Collected data entries:
+ + + +

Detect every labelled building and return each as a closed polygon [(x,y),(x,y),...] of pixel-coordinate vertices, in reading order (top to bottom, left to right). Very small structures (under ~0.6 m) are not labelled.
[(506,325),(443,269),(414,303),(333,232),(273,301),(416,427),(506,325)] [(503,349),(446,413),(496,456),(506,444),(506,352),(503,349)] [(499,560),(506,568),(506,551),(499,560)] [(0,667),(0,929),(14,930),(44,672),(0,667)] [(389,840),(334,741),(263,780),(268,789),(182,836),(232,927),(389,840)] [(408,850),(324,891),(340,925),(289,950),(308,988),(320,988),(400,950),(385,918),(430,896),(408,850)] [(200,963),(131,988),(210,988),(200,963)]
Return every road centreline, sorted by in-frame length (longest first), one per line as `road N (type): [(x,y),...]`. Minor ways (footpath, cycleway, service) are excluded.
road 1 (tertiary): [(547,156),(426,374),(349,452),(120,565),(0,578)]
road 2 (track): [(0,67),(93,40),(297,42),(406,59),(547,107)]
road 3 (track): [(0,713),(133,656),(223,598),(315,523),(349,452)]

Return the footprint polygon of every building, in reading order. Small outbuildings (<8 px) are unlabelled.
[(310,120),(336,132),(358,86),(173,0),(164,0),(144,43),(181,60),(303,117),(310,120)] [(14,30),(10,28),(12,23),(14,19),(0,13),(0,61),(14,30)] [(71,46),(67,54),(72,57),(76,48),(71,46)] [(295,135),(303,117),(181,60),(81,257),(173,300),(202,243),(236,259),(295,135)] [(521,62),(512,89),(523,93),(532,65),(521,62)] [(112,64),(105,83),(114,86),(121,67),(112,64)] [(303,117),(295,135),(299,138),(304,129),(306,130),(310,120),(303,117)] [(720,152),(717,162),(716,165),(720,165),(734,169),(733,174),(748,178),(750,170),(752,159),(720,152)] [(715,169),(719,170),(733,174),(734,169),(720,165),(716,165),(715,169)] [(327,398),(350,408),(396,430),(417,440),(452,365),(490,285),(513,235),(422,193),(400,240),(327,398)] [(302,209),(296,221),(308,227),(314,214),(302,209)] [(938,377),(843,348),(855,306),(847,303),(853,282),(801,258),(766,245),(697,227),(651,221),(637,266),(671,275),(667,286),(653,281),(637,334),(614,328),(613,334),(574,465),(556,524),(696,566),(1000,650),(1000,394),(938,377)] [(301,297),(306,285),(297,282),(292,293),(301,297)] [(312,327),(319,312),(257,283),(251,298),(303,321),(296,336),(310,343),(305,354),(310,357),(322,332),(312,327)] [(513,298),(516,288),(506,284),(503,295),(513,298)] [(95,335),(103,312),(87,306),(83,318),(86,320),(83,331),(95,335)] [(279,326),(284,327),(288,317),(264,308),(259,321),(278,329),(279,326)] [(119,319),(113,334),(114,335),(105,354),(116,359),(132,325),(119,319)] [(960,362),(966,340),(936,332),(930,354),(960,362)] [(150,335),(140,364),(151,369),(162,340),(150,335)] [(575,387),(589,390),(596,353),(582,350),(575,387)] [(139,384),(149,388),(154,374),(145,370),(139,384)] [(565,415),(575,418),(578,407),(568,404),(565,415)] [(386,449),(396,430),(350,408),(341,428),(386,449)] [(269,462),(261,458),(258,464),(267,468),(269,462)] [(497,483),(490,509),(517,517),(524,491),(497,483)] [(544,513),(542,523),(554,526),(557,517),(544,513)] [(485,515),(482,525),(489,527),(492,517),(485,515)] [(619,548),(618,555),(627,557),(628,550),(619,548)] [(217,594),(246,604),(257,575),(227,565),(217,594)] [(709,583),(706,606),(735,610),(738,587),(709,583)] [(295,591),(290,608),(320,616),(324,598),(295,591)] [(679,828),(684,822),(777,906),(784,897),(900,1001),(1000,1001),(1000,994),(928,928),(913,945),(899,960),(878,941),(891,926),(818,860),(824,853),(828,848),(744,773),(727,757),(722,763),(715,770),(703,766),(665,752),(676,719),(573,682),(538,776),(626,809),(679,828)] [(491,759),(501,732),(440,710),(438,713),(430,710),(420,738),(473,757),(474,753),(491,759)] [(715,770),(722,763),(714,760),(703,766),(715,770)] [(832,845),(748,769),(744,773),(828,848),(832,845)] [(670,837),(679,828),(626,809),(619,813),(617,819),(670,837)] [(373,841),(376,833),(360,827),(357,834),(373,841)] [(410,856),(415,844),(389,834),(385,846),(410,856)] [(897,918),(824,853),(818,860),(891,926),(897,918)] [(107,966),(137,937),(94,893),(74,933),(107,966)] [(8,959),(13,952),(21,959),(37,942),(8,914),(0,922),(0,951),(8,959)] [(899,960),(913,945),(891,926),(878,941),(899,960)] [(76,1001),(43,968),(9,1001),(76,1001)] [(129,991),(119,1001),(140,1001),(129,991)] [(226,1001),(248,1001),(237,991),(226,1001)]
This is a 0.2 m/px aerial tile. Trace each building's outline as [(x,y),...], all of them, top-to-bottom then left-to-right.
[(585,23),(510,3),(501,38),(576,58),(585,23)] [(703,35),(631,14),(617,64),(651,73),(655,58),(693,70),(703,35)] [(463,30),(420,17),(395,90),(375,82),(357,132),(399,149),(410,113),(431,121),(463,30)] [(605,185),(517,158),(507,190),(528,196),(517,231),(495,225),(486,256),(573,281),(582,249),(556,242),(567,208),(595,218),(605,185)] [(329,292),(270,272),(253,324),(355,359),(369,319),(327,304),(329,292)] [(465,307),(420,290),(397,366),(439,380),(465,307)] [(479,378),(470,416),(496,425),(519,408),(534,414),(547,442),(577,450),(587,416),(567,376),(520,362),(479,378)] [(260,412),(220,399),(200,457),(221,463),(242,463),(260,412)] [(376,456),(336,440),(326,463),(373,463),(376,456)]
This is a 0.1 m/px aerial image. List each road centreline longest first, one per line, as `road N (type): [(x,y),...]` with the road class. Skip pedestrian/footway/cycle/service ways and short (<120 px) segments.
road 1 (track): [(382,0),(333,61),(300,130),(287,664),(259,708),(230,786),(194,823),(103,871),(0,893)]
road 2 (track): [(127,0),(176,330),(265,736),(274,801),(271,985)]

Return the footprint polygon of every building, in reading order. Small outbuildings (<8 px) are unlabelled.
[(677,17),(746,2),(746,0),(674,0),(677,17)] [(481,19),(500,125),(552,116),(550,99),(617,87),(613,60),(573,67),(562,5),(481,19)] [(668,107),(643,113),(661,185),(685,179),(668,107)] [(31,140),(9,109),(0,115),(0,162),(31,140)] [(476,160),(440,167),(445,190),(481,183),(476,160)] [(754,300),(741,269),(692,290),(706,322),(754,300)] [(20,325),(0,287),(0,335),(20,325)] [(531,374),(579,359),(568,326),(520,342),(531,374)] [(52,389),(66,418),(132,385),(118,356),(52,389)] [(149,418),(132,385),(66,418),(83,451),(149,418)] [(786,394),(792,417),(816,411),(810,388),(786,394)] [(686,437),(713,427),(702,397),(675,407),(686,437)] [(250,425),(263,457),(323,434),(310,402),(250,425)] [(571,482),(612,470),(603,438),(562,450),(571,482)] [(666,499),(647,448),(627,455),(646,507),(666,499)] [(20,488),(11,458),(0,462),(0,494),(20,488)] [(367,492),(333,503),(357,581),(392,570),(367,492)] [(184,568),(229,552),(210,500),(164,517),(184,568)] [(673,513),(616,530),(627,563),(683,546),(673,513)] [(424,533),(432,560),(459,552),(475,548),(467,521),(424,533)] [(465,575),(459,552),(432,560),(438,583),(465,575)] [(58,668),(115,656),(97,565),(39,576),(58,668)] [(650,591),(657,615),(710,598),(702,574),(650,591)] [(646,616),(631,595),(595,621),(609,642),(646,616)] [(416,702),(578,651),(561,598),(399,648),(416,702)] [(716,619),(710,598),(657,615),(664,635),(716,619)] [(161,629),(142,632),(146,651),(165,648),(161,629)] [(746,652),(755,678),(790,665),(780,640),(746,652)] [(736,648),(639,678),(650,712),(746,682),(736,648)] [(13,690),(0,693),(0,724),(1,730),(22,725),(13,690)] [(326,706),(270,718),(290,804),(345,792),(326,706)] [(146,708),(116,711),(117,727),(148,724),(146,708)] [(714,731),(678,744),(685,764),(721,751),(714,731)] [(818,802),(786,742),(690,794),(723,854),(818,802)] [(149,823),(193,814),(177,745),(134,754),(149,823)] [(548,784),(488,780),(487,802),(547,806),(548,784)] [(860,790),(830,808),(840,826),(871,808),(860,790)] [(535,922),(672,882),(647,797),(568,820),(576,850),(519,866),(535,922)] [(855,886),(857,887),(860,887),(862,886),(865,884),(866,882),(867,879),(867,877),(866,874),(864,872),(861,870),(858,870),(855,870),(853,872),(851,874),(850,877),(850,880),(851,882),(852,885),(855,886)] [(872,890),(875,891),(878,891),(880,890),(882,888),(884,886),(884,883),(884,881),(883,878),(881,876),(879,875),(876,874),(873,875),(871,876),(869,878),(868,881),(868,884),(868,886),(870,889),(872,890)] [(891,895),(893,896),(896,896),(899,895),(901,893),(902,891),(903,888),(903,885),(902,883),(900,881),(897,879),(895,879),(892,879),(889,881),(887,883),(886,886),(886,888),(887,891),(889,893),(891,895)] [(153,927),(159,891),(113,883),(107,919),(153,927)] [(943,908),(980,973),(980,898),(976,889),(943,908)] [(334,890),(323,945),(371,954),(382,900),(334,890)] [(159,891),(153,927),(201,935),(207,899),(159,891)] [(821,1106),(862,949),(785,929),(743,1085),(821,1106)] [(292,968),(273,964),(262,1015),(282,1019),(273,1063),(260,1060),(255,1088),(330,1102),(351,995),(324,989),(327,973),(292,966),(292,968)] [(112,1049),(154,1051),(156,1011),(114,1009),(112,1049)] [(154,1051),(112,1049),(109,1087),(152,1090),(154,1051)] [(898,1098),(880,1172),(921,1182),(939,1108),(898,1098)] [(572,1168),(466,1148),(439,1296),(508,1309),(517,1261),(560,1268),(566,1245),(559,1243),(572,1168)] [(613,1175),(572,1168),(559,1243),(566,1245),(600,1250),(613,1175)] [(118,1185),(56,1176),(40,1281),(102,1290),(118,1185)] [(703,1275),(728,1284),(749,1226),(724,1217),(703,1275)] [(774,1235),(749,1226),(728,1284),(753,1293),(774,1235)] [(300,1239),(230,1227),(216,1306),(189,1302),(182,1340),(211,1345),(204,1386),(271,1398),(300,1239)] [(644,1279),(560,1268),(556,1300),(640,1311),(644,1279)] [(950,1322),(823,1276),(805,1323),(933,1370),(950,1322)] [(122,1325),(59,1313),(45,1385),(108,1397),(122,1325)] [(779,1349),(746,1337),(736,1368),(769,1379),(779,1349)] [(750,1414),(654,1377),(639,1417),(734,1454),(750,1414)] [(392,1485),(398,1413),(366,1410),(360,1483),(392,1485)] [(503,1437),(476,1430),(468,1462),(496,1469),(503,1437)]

+ + + +

For the string "type", go through the entries above and copy each line where it occurs.

Return every road centreline, sorted by in-frame length (longest first), one per line as `road N (type): [(x,y),...]`. Minor ways (footpath, cycleway, service) are excluded.
This is a 0.1 m/px aerial image. List each road centreline longest first, one per line, as `road N (type): [(x,y),...]` with the road class. Skip pedestrian/footway/cycle/service ways and short (<120 px) segments.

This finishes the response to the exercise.